**Given records:**

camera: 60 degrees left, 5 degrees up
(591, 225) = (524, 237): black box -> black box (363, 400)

* * *

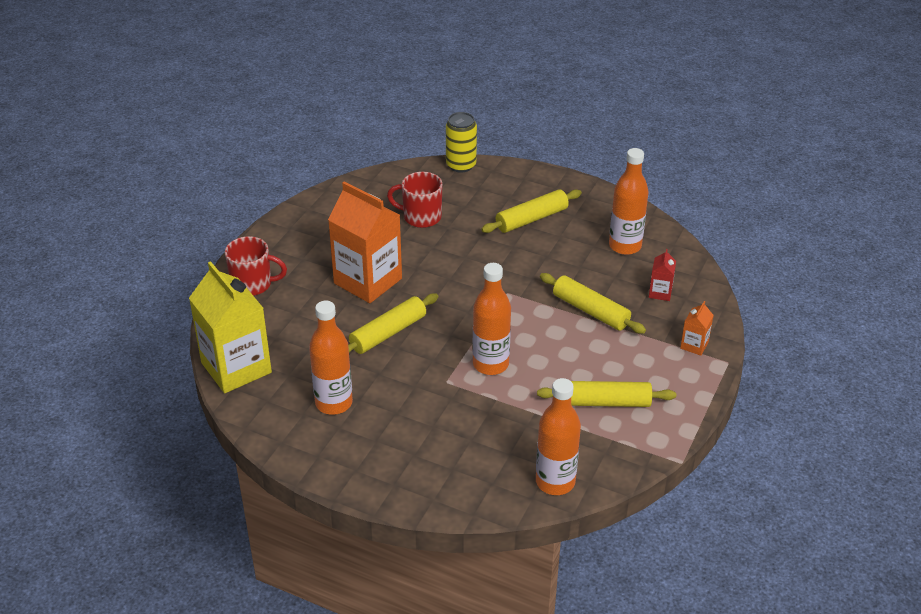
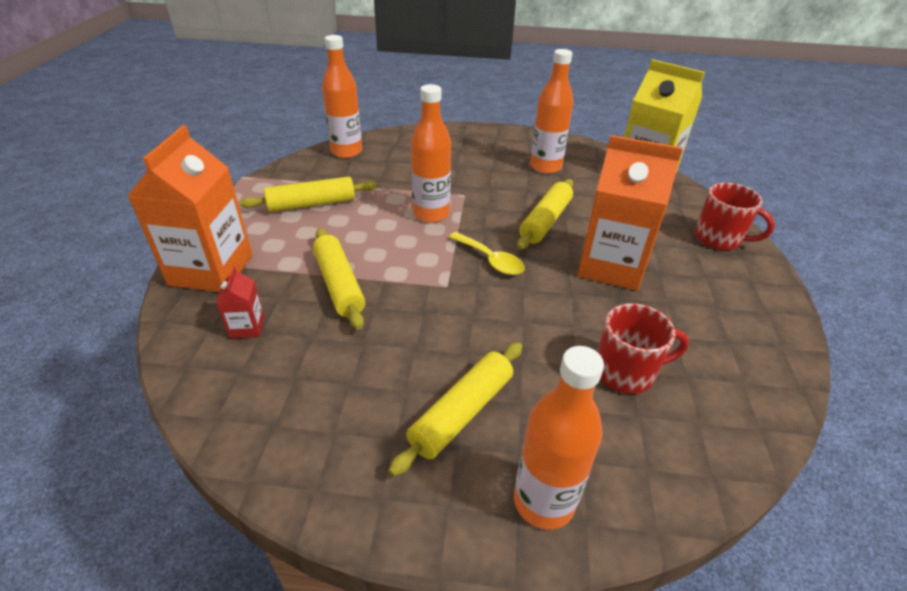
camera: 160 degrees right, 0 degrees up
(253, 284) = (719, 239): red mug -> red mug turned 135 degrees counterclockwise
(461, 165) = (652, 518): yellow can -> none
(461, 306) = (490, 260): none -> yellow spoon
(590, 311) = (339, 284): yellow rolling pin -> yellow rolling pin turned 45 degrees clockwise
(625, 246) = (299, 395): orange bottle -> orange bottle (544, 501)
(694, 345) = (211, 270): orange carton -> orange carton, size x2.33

--

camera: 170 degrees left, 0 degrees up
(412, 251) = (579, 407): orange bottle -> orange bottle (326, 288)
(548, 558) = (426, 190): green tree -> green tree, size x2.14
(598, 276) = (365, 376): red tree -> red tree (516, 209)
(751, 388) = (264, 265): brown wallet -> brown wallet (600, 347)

**Task:** Above are the entries. Quote exactly the lines from the one bearing "(461, 165) = (652, 518): yellow can -> none" through the one bearing "(694, 345) = (211, 270): orange".

**Worked solution:**
(461, 165) = (652, 518): yellow can -> none
(461, 306) = (490, 260): none -> yellow spoon
(590, 311) = (339, 284): yellow rolling pin -> yellow rolling pin turned 45 degrees clockwise
(625, 246) = (299, 395): orange bottle -> orange bottle (544, 501)
(694, 345) = (211, 270): orange carton -> orange carton, size x2.33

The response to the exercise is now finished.